RECORDS SUPPLIED section start

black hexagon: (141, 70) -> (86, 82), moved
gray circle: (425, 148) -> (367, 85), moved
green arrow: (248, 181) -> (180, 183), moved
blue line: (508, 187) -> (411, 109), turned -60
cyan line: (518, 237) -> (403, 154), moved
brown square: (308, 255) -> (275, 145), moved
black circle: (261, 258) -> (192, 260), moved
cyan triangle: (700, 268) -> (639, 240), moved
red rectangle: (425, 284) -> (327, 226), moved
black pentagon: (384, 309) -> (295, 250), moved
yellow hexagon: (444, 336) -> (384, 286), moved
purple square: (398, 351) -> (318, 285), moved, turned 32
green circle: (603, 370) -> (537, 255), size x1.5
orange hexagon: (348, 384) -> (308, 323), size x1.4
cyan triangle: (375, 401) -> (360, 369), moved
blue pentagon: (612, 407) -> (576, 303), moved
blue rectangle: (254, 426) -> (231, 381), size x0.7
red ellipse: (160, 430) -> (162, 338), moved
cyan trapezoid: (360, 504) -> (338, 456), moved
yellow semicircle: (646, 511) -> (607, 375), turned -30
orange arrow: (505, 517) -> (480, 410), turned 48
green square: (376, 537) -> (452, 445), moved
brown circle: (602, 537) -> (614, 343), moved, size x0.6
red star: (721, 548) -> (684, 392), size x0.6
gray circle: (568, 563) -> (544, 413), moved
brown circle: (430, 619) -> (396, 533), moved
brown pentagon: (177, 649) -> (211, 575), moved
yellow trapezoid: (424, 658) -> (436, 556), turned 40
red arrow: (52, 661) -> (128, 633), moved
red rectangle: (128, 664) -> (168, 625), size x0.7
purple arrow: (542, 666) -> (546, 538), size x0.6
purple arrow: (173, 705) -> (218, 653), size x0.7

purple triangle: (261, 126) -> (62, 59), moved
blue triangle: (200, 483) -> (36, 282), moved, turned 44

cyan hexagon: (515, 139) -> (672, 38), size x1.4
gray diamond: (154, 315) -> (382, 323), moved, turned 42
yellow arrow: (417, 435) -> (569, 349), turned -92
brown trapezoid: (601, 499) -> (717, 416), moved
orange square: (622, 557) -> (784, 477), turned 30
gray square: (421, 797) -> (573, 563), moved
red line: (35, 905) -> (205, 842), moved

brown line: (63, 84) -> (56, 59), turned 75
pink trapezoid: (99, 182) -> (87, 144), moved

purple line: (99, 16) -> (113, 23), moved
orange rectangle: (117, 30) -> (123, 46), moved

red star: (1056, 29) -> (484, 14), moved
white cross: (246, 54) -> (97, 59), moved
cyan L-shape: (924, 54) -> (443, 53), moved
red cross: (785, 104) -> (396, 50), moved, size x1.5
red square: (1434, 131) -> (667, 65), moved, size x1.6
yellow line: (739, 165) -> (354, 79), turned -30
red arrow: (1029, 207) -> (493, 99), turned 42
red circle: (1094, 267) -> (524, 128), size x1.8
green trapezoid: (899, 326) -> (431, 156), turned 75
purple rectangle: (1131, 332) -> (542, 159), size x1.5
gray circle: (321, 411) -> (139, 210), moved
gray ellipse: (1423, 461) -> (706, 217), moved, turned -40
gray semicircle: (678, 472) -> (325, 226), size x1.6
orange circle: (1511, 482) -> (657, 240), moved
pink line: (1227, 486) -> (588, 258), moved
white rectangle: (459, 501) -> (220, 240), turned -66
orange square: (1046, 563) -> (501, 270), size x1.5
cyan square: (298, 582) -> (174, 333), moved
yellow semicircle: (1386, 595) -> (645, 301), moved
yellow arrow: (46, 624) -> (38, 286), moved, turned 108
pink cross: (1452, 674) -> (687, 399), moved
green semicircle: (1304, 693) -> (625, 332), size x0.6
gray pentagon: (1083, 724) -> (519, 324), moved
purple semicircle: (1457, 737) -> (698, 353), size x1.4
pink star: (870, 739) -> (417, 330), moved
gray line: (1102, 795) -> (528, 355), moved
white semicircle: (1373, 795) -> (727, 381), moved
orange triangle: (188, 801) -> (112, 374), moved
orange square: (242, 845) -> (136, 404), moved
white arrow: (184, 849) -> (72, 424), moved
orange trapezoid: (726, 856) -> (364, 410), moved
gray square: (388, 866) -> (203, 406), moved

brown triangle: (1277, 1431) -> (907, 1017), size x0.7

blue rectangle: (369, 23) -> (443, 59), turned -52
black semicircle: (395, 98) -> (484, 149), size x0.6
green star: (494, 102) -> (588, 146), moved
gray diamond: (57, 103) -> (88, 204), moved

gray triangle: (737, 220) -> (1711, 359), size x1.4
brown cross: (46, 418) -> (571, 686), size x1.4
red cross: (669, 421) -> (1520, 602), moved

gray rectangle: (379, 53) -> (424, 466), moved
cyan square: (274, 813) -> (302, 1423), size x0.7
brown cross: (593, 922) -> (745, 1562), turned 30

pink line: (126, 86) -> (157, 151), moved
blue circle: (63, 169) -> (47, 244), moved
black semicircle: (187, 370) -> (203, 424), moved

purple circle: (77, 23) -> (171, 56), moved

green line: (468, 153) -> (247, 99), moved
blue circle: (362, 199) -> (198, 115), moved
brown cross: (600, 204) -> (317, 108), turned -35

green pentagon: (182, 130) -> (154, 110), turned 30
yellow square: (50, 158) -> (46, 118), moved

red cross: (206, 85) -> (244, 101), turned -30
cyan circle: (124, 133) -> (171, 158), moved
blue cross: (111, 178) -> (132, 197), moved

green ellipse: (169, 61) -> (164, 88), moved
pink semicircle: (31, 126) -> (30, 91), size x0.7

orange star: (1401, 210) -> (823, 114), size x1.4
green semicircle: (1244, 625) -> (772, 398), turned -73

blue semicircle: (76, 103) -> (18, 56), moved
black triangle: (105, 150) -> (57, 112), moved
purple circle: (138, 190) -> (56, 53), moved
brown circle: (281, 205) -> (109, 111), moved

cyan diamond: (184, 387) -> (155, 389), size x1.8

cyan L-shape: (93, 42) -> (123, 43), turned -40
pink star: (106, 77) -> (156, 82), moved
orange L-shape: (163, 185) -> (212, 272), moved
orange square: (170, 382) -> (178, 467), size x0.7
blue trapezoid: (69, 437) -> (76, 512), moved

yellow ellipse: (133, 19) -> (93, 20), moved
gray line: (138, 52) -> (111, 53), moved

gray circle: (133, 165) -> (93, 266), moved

RECORDS SUPPLIED section end

Where the listing above has a line with "green arrow: (248, 181) -> (180, 183), moved", start there, and output every line exactly through the line with "red line: (35, 905) -> (205, 842), moved", which is also included.

green arrow: (248, 181) -> (180, 183), moved
blue line: (508, 187) -> (411, 109), turned -60
cyan line: (518, 237) -> (403, 154), moved
brown square: (308, 255) -> (275, 145), moved
black circle: (261, 258) -> (192, 260), moved
cyan triangle: (700, 268) -> (639, 240), moved
red rectangle: (425, 284) -> (327, 226), moved
black pentagon: (384, 309) -> (295, 250), moved
yellow hexagon: (444, 336) -> (384, 286), moved
purple square: (398, 351) -> (318, 285), moved, turned 32
green circle: (603, 370) -> (537, 255), size x1.5
orange hexagon: (348, 384) -> (308, 323), size x1.4
cyan triangle: (375, 401) -> (360, 369), moved
blue pentagon: (612, 407) -> (576, 303), moved
blue rectangle: (254, 426) -> (231, 381), size x0.7
red ellipse: (160, 430) -> (162, 338), moved
cyan trapezoid: (360, 504) -> (338, 456), moved
yellow semicircle: (646, 511) -> (607, 375), turned -30
orange arrow: (505, 517) -> (480, 410), turned 48
green square: (376, 537) -> (452, 445), moved
brown circle: (602, 537) -> (614, 343), moved, size x0.6
red star: (721, 548) -> (684, 392), size x0.6
gray circle: (568, 563) -> (544, 413), moved
brown circle: (430, 619) -> (396, 533), moved
brown pentagon: (177, 649) -> (211, 575), moved
yellow trapezoid: (424, 658) -> (436, 556), turned 40
red arrow: (52, 661) -> (128, 633), moved
red rectangle: (128, 664) -> (168, 625), size x0.7
purple arrow: (542, 666) -> (546, 538), size x0.6
purple arrow: (173, 705) -> (218, 653), size x0.7

purple triangle: (261, 126) -> (62, 59), moved
blue triangle: (200, 483) -> (36, 282), moved, turned 44

cyan hexagon: (515, 139) -> (672, 38), size x1.4
gray diamond: (154, 315) -> (382, 323), moved, turned 42
yellow arrow: (417, 435) -> (569, 349), turned -92
brown trapezoid: (601, 499) -> (717, 416), moved
orange square: (622, 557) -> (784, 477), turned 30
gray square: (421, 797) -> (573, 563), moved
red line: (35, 905) -> (205, 842), moved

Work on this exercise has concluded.